-- RECORDS --
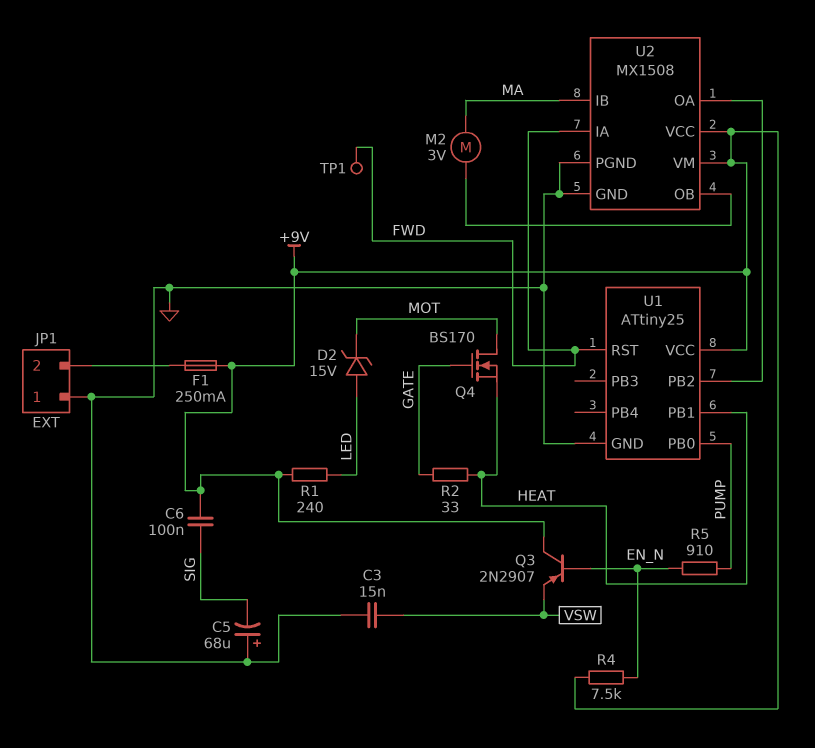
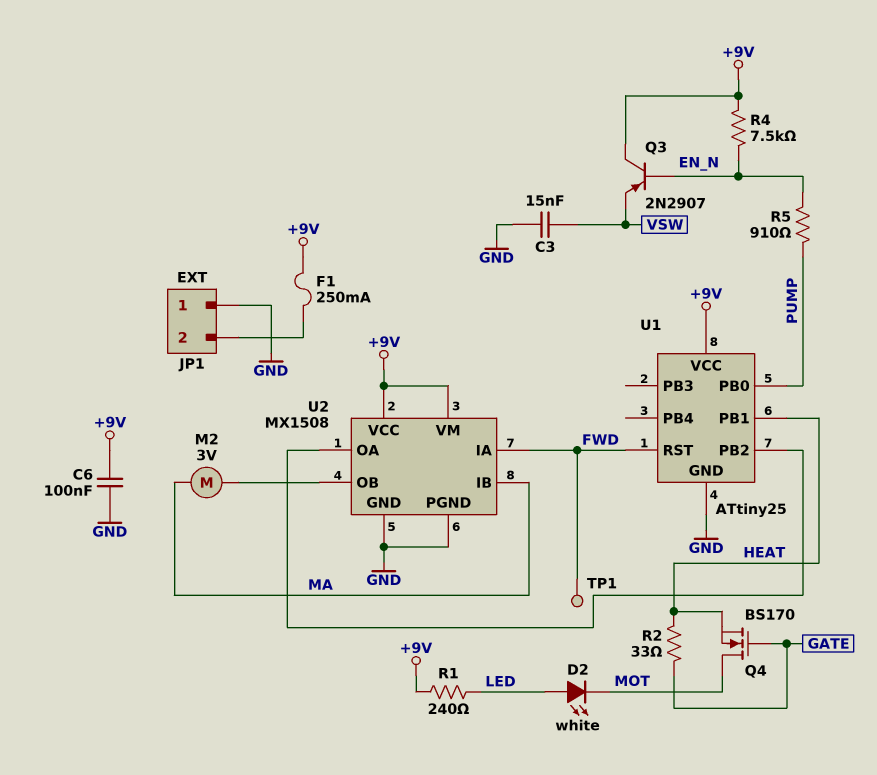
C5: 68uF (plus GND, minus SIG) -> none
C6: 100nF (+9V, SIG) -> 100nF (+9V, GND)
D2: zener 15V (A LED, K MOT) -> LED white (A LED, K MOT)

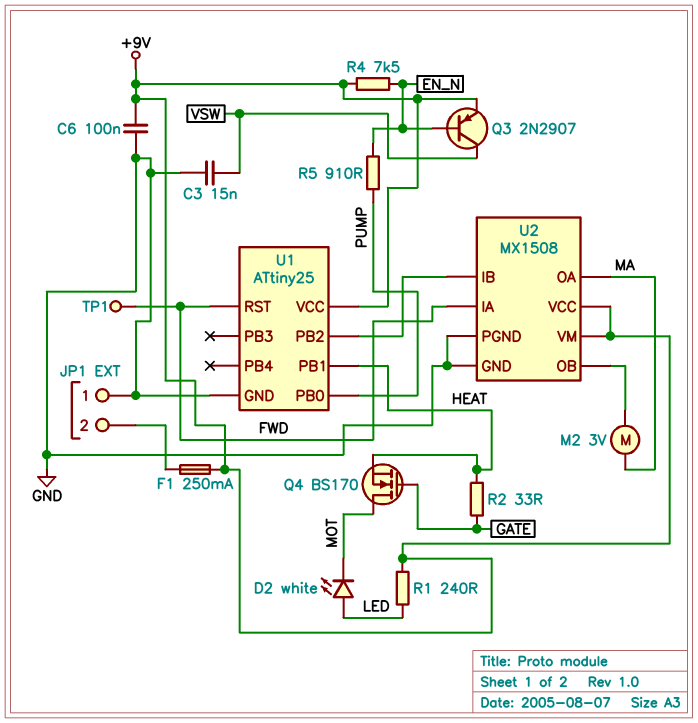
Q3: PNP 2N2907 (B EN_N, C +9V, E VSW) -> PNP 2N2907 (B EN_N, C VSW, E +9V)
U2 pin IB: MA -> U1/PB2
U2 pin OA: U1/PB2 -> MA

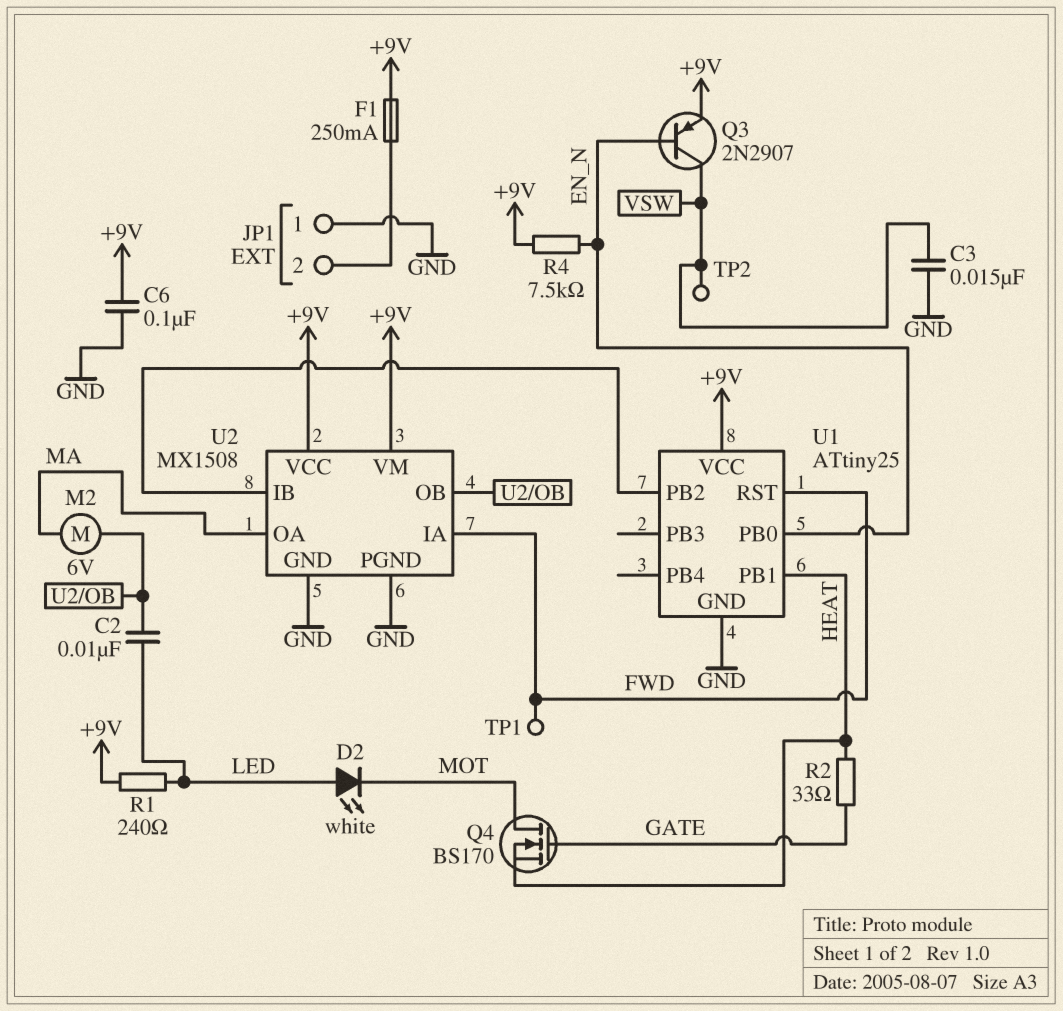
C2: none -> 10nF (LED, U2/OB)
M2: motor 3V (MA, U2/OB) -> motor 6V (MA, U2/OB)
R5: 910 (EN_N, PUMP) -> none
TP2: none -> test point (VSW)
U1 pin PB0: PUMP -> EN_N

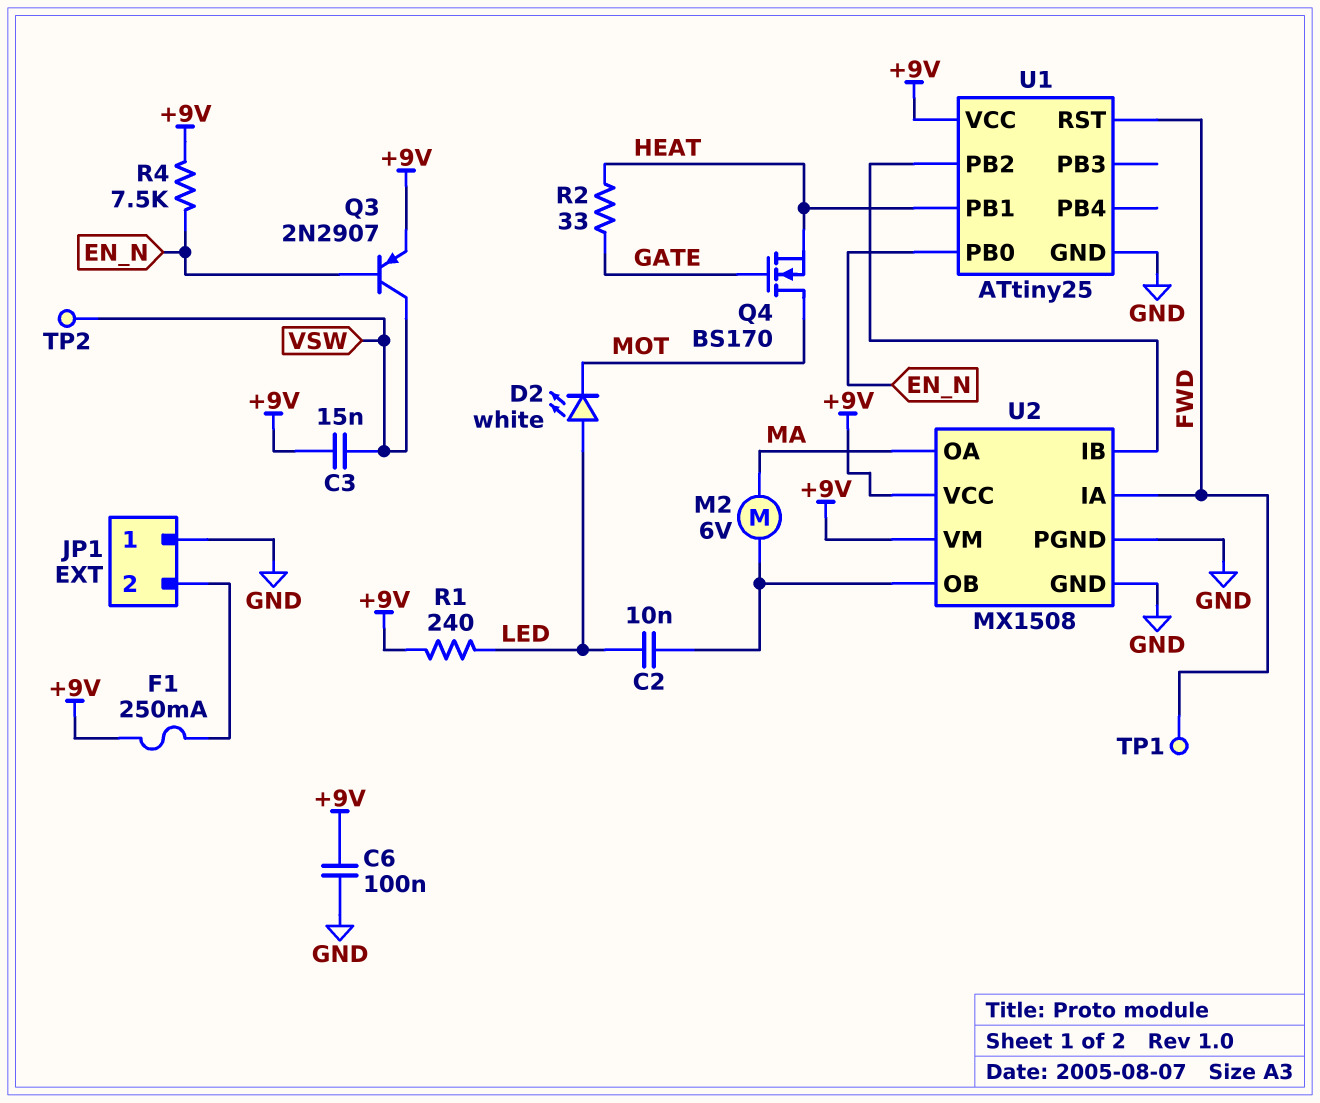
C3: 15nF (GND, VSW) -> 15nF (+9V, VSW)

-- TASK DETAILS --
Please retype every record above exactly, leaving out the pictures.

-- ANSWER TO THIS PROBLEM --
C5: 68uF (plus GND, minus SIG) -> none
C6: 100nF (+9V, SIG) -> 100nF (+9V, GND)
D2: zener 15V (A LED, K MOT) -> LED white (A LED, K MOT)

Q3: PNP 2N2907 (B EN_N, C +9V, E VSW) -> PNP 2N2907 (B EN_N, C VSW, E +9V)
U2 pin IB: MA -> U1/PB2
U2 pin OA: U1/PB2 -> MA

C2: none -> 10nF (LED, U2/OB)
M2: motor 3V (MA, U2/OB) -> motor 6V (MA, U2/OB)
R5: 910 (EN_N, PUMP) -> none
TP2: none -> test point (VSW)
U1 pin PB0: PUMP -> EN_N

C3: 15nF (GND, VSW) -> 15nF (+9V, VSW)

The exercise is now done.